***** EXCERPTED RECORDS *****
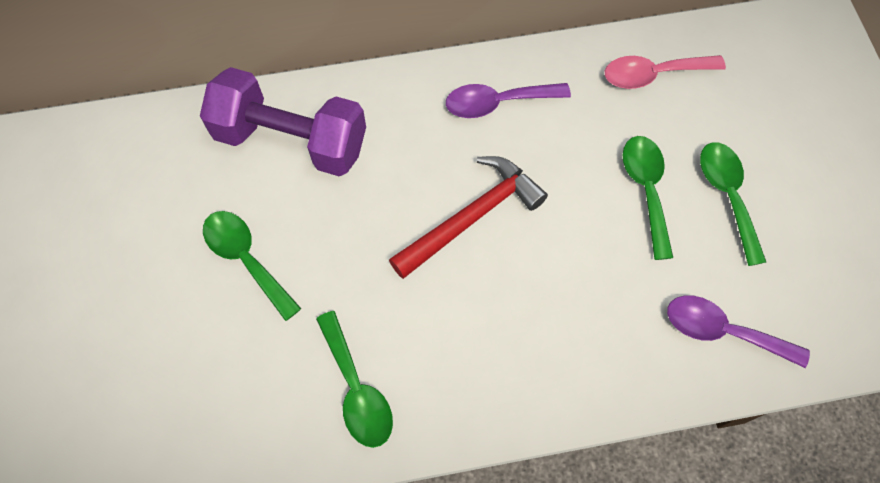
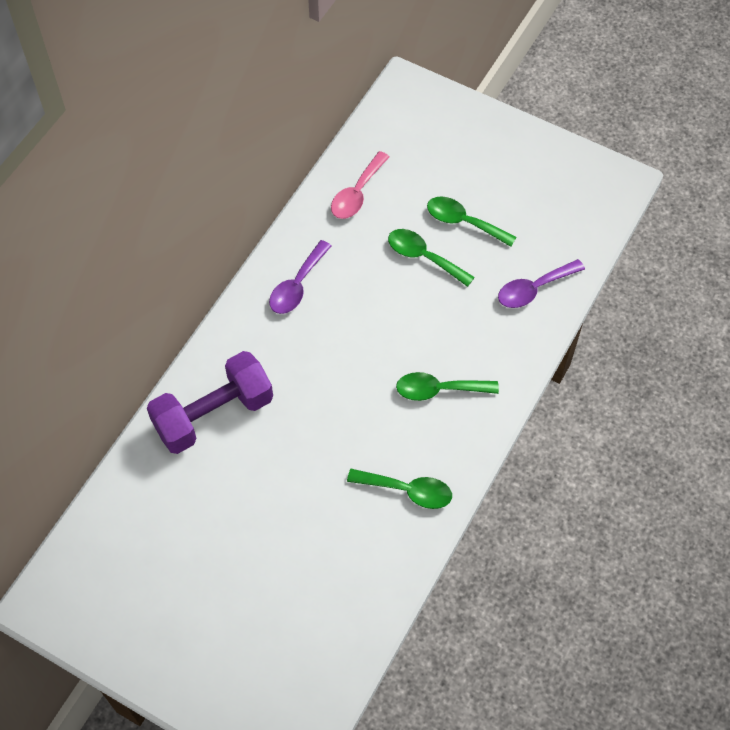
camera: 50 degrees left, 5 degrees down
(246, 259) = (272, 494): green spoon -> green spoon (439, 390)
(472, 217) = (358, 355): red hammer -> none

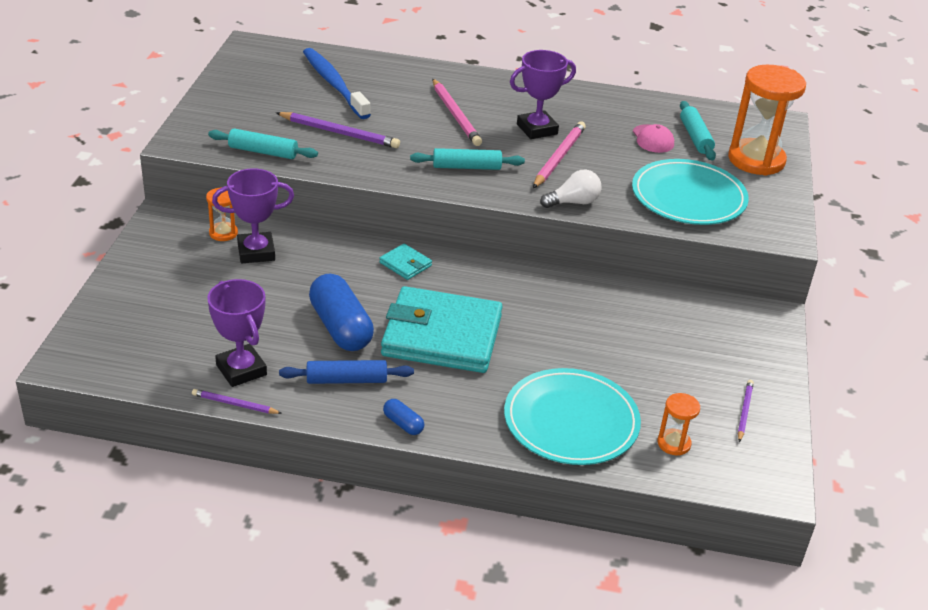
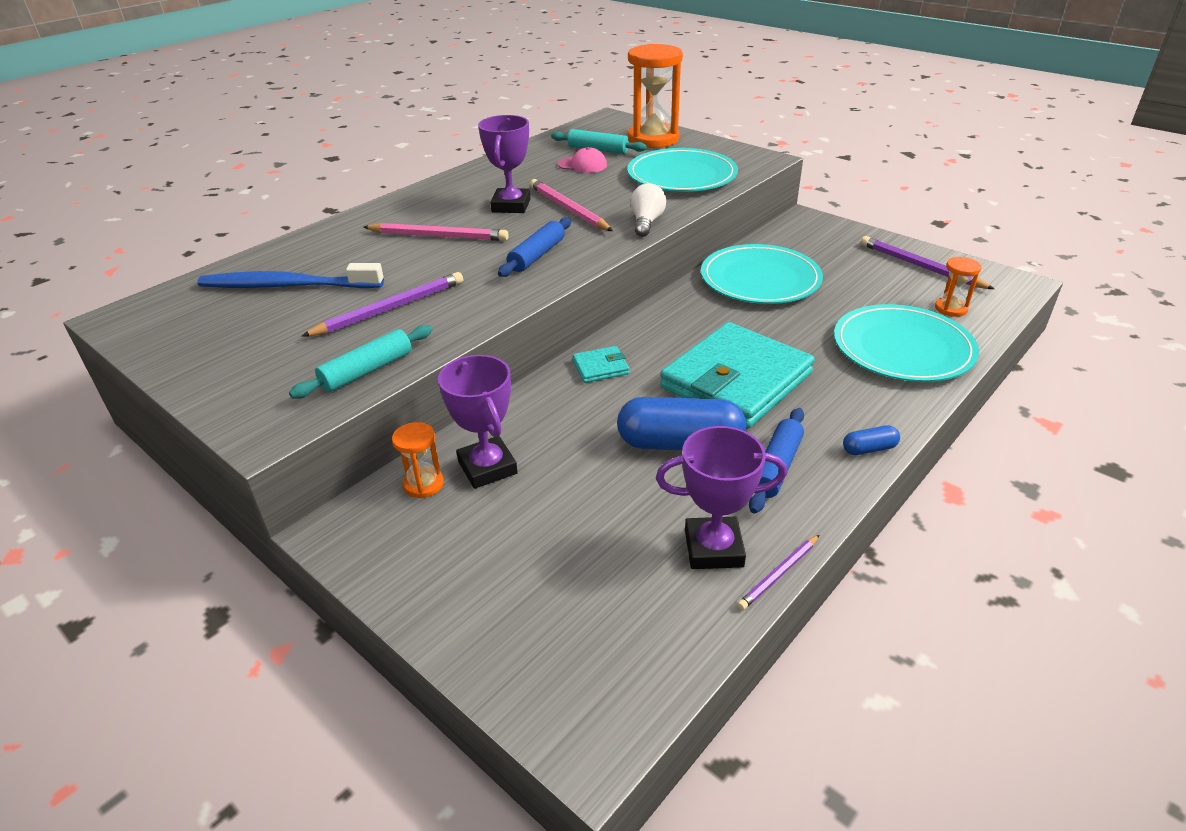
camera: 55 degrees left, 0 degrees up
(256, 252) = (487, 467): purple trophy -> purple trophy turned 45 degrees counterclockwise
(466, 167) = (537, 255): turquoise rolling pin -> blue rolling pin
(617, 313) = (760, 279): none -> turquoise plate
(744, 412) = (920, 266): purple pencil -> purple pencil, size x1.75

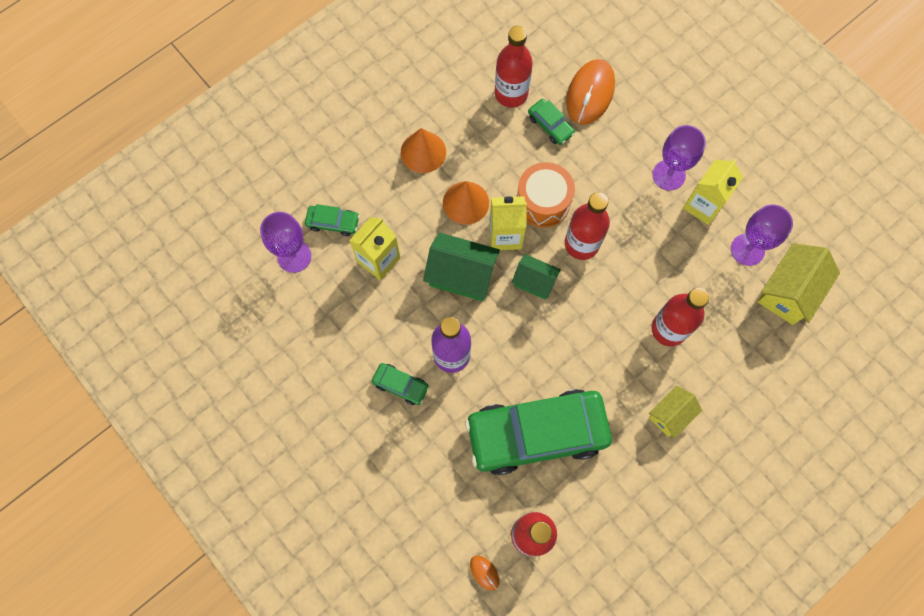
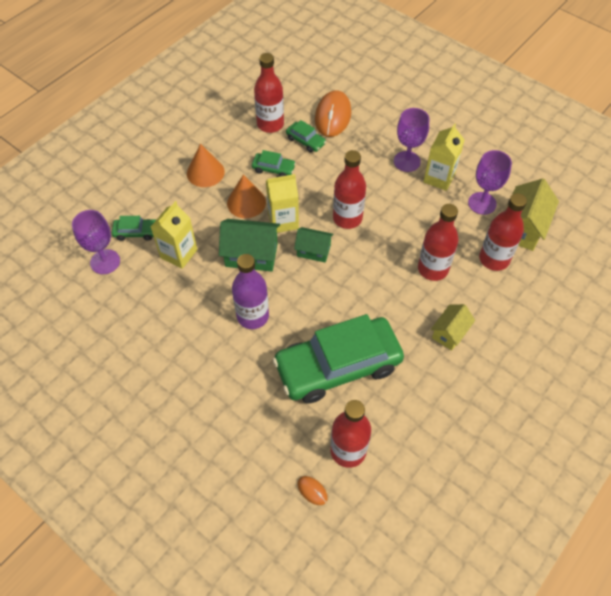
camera: 10 degrees left, 15 degrees down
(400, 385) = (211, 347): green car -> green car (273, 169)
(543, 202) = (310, 193): orange drum -> none
(744, 328) = (494, 259): none -> red bottle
*****
WHAT YOU NEED TO DO:
Above are the records; repeat their lines from the first through the line containing "camera: 10 degrees left, 15 degrees down", and leave out each picture.

WRITTEN REPLY:
camera: 50 degrees left, 5 degrees down
(246, 259) = (272, 494): green spoon -> green spoon (439, 390)
(472, 217) = (358, 355): red hammer -> none

camera: 55 degrees left, 0 degrees up
(256, 252) = (487, 467): purple trophy -> purple trophy turned 45 degrees counterclockwise
(466, 167) = (537, 255): turquoise rolling pin -> blue rolling pin
(617, 313) = (760, 279): none -> turquoise plate
(744, 412) = (920, 266): purple pencil -> purple pencil, size x1.75

camera: 10 degrees left, 15 degrees down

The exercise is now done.